* _To do_
Set down exactly, from the records below, the line with "KEYS pin K2: RX2 -> D12" through the line with "TOF pin XSHUT: TX0 -> D25", and nothing else.

▼

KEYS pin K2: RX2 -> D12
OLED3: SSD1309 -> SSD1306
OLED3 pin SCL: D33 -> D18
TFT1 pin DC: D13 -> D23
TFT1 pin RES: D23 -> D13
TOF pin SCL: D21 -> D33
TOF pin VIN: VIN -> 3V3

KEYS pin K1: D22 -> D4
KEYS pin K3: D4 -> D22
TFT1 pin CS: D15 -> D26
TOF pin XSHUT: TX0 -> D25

▲
▼

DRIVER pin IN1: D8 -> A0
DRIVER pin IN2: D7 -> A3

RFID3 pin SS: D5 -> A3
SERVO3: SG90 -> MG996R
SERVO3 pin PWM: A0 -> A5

▲
▼

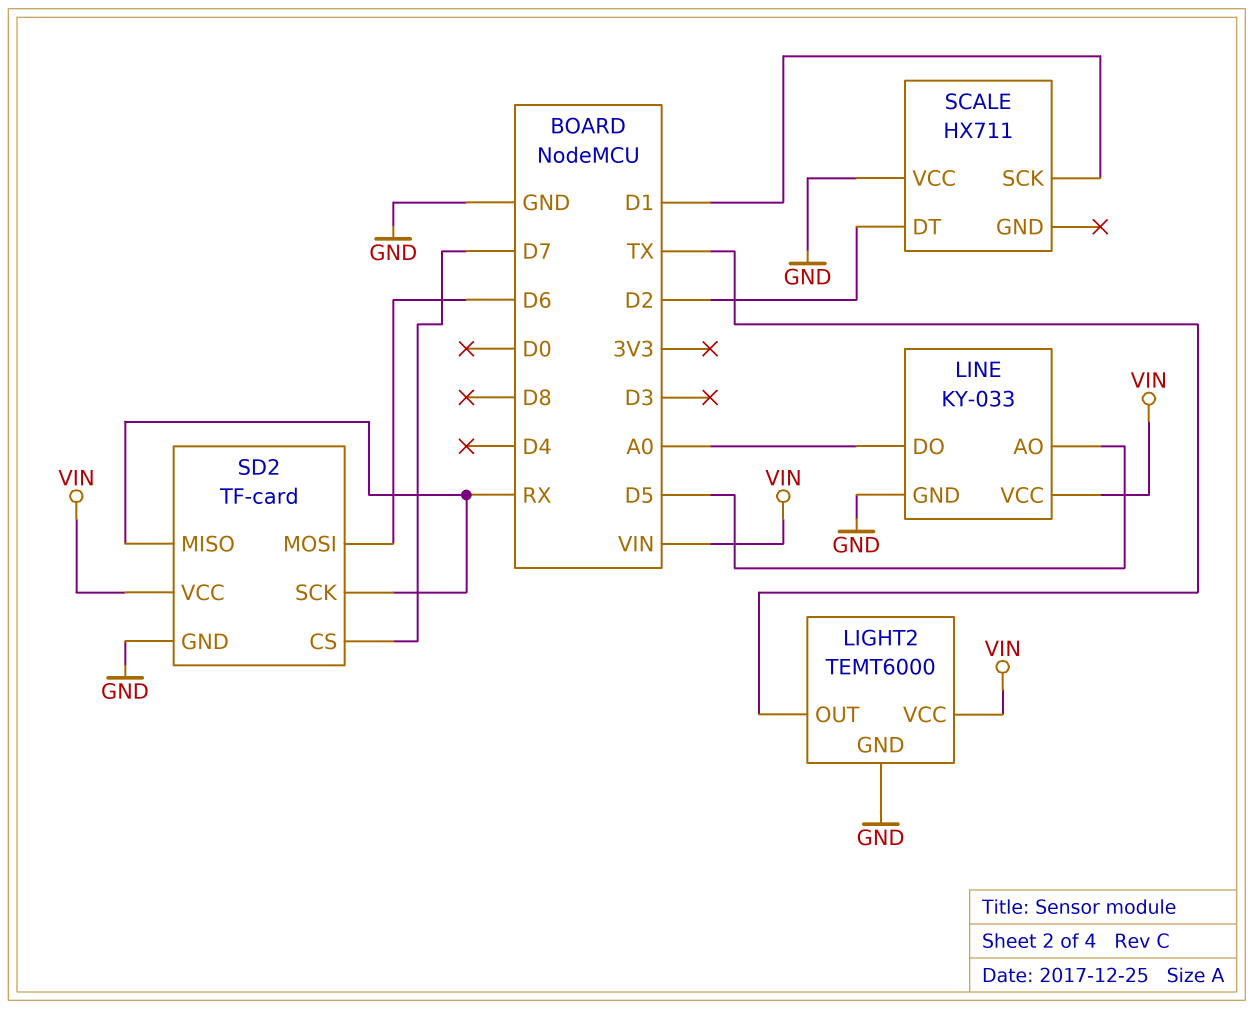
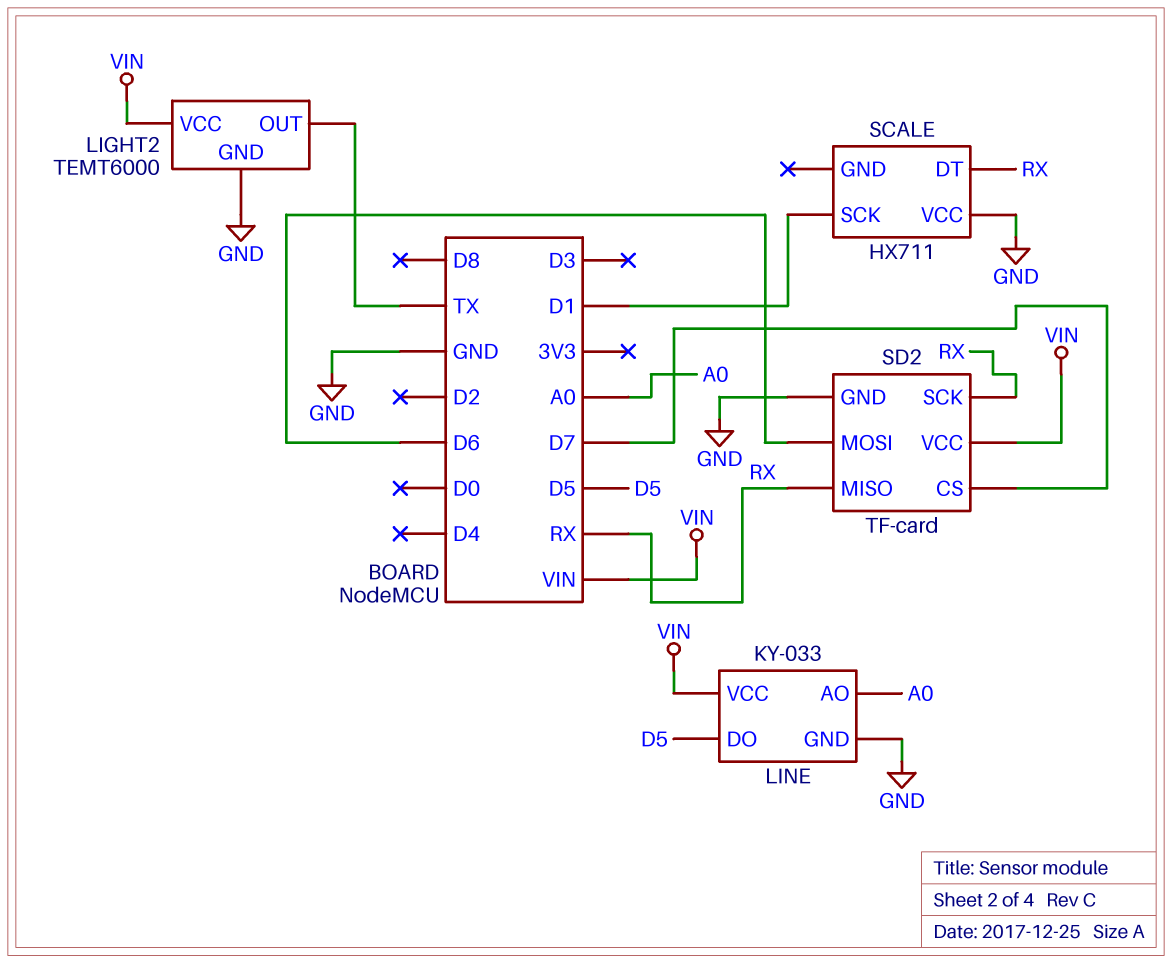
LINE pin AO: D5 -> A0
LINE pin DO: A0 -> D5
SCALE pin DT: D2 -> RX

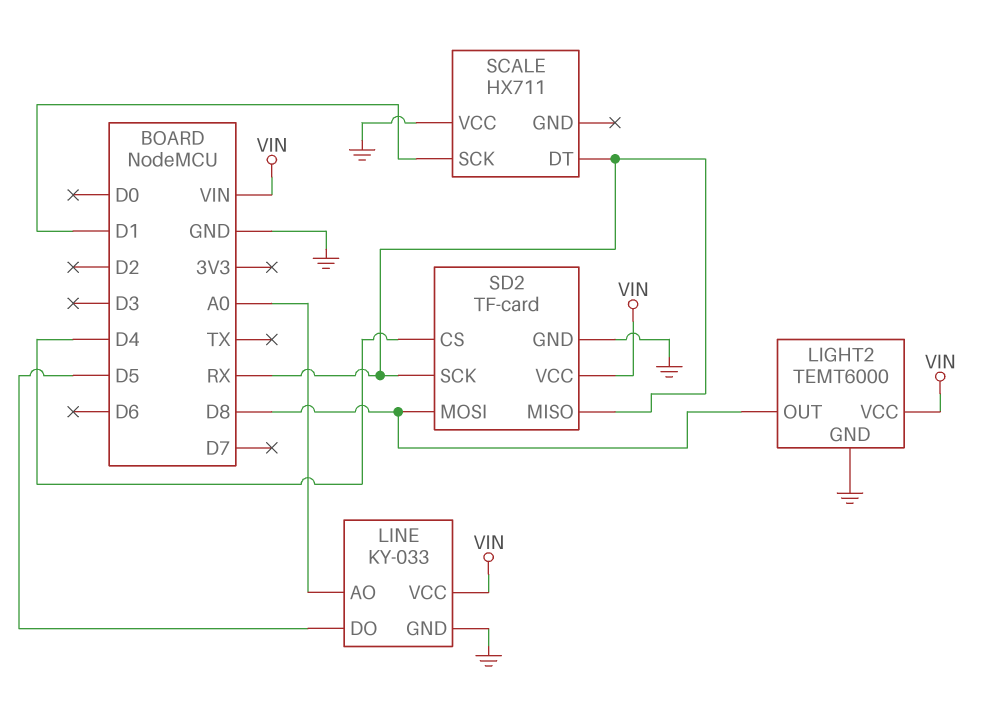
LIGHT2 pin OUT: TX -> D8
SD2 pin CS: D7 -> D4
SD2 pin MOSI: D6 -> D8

▲

* _Solution to this exercise_
KEYS pin K2: RX2 -> D12
OLED3: SSD1309 -> SSD1306
OLED3 pin SCL: D33 -> D18
TFT1 pin DC: D13 -> D23
TFT1 pin RES: D23 -> D13
TOF pin SCL: D21 -> D33
TOF pin VIN: VIN -> 3V3

KEYS pin K1: D22 -> D4
KEYS pin K3: D4 -> D22
TFT1 pin CS: D15 -> D26
TOF pin XSHUT: TX0 -> D25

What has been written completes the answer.